_Material to process:_
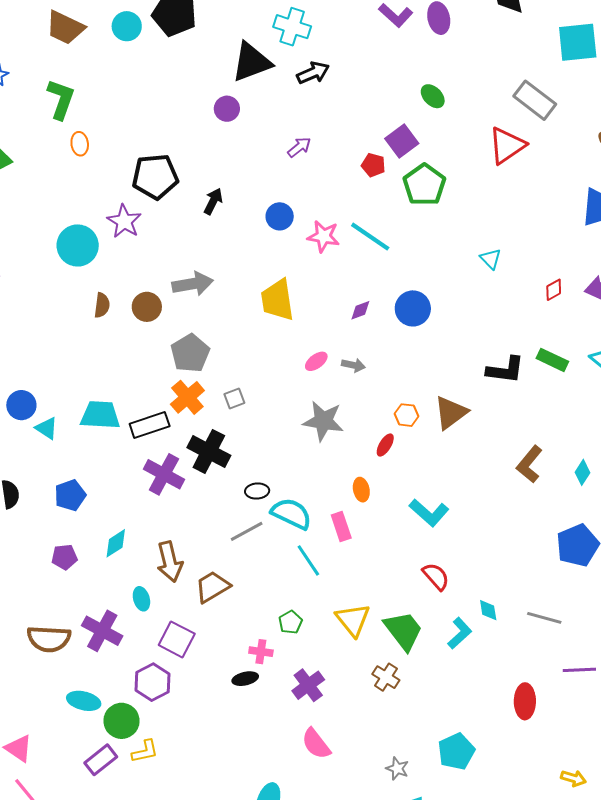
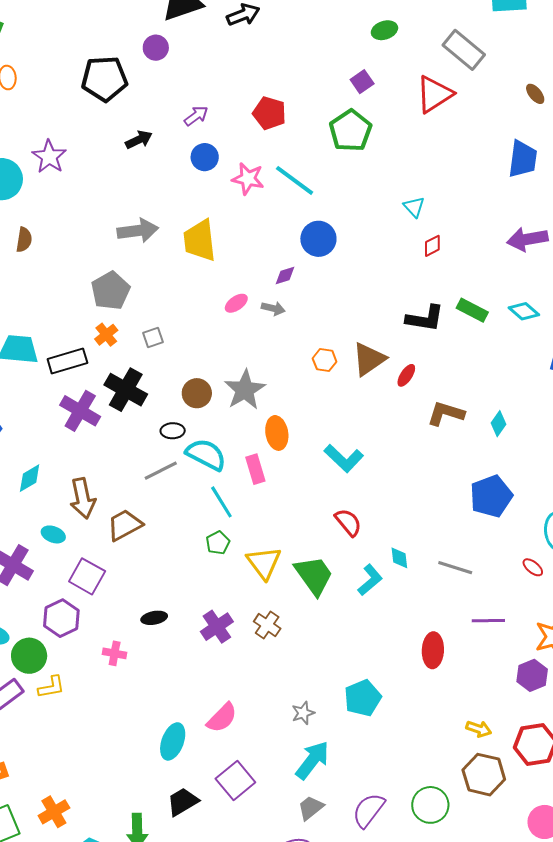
green ellipse: (433, 96) -> (384, 30), moved, turned -65
purple square: (402, 141) -> (362, 82), moved, size x0.7
purple arrow: (299, 147) -> (196, 116), moved
red pentagon: (373, 165) -> (269, 113), moved, size x1.4
black pentagon: (155, 177) -> (104, 79), moved
black arrow: (213, 201) -> (139, 140), turned 36
gray arrow: (193, 284) -> (138, 231), moved
red diamond: (554, 290) -> (432, 246), moved
brown circle: (147, 307) -> (197, 393), moved
blue circle: (413, 308) -> (318, 239), moved
purple diamond: (360, 310) -> (285, 276), moved
orange cross: (187, 397) -> (106, 335), size x0.7
gray star: (323, 421) -> (245, 390), moved, turned 30
red ellipse: (385, 445) -> (406, 375), moved
brown L-shape: (529, 464) -> (446, 413), turned 66
orange ellipse: (361, 490) -> (277, 433), size x1.4
cyan ellipse: (141, 599) -> (53, 534), turned -55
green pentagon: (290, 622) -> (218, 543), moved
pink cross: (261, 652) -> (115, 653), moved
brown cross: (386, 677) -> (267, 625), moved
pink semicircle: (316, 744) -> (222, 718), moved, turned -100
gray star: (397, 769) -> (303, 713), turned 30

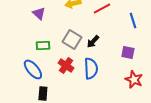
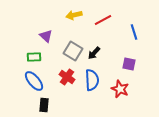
purple triangle: (39, 13) -> (46, 36), moved
green rectangle: (43, 45) -> (34, 57), moved
red star: (134, 79) -> (120, 89), moved

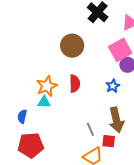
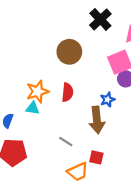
brown arrow: (116, 120) -> (97, 120), moved
gray line: (90, 129) -> (66, 142), moved, turned -40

_What you need to do:_
For each line of the material that contains the word "black", make a copy.

_Solution to this problem:_
black pentagon: (155, 177) -> (104, 79), moved
black arrow: (213, 201) -> (139, 140), turned 36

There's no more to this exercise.